-- WHAT YOU WILL DO --
Leaving all pictures aside, copy exactly the lines from the start of the listing below through the line that contains "now: yellow toy drum", and only those lines.
======== PROVIDED ENTRIES ========
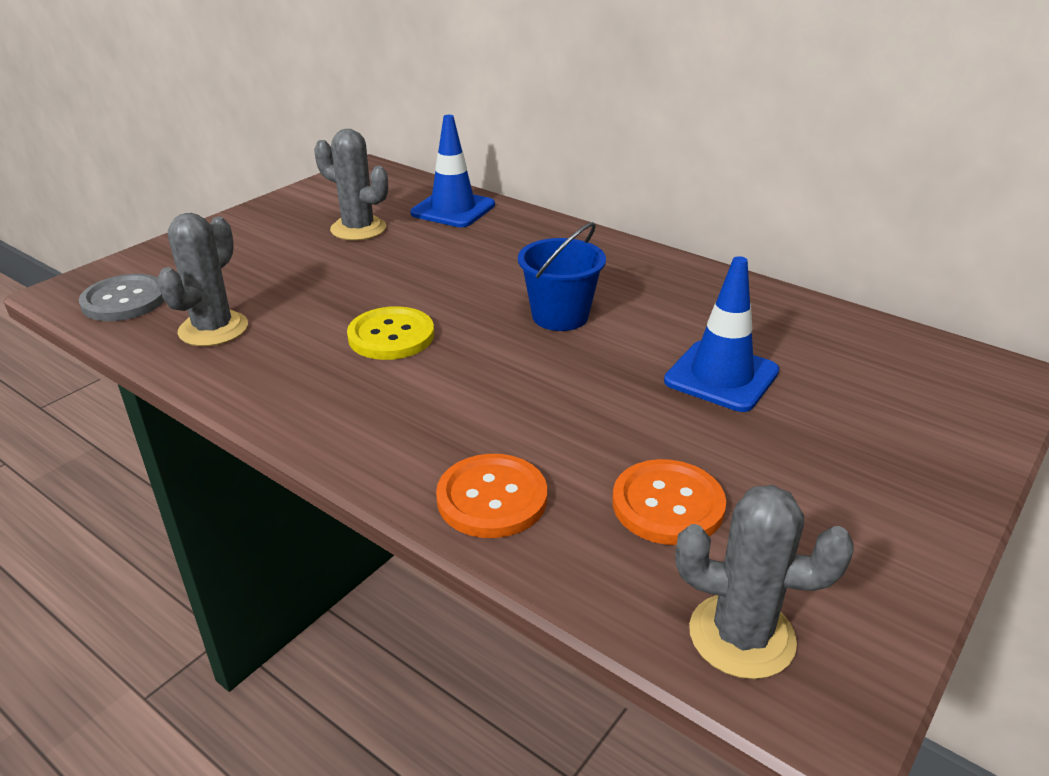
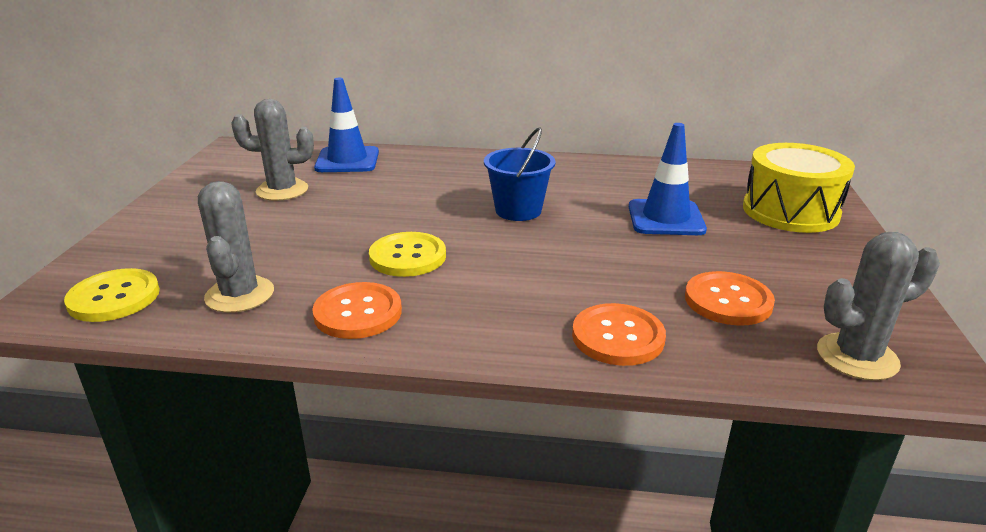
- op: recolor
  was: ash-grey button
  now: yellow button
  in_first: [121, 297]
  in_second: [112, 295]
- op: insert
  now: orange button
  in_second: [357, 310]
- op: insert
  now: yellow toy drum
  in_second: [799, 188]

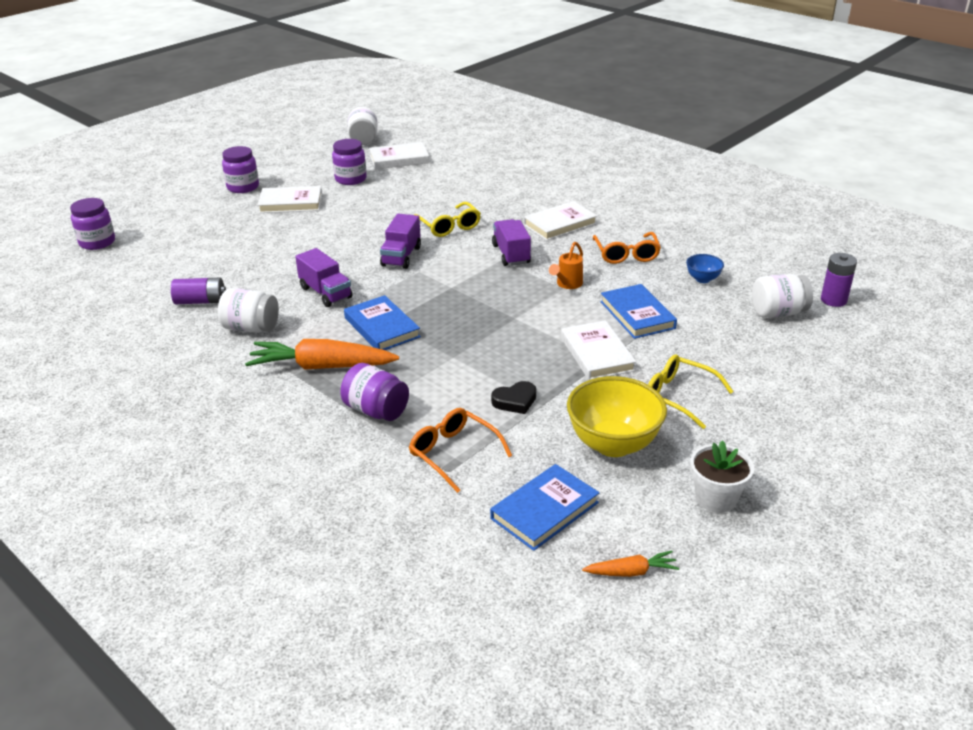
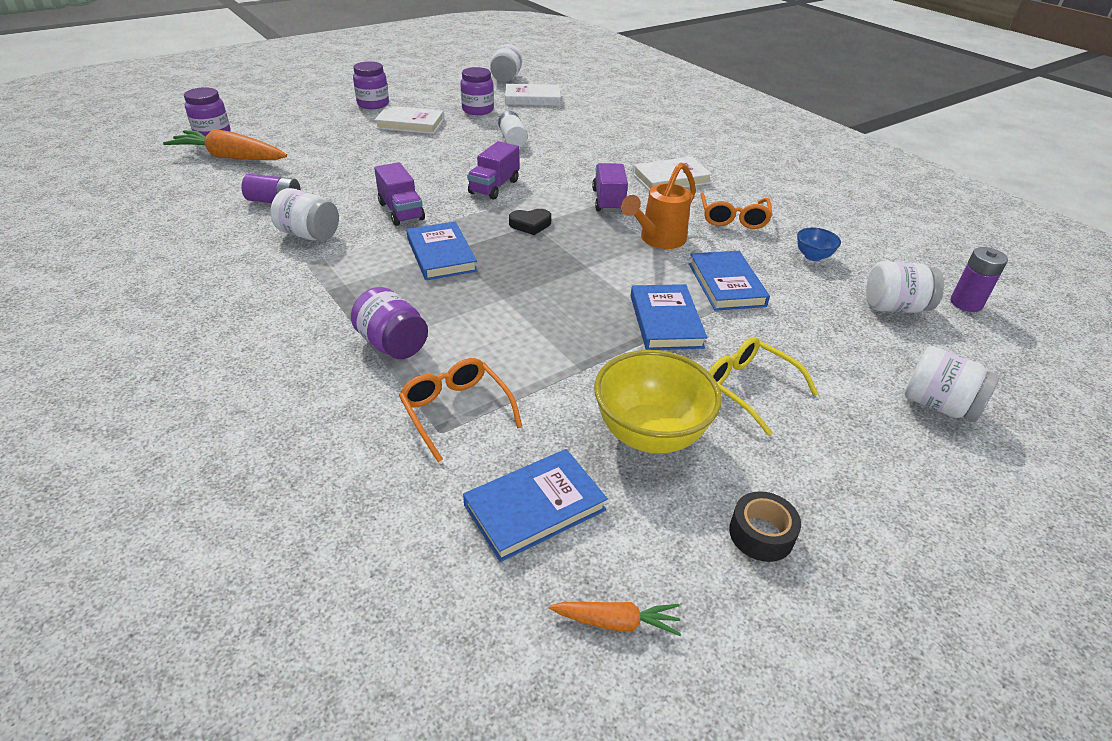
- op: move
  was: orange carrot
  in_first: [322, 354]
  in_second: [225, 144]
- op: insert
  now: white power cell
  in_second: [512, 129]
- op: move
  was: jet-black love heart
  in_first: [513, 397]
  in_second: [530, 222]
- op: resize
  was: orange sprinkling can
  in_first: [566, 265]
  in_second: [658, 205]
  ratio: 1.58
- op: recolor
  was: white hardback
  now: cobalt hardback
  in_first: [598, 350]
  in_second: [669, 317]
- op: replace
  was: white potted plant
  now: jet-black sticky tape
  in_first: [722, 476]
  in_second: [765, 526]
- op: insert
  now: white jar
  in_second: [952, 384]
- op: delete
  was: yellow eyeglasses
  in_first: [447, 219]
========
-- OUTPUT OF THE TASK --
- op: recolor
  was: ash-grey button
  now: yellow button
  in_first: [121, 297]
  in_second: [112, 295]
- op: insert
  now: orange button
  in_second: [357, 310]
- op: insert
  now: yellow toy drum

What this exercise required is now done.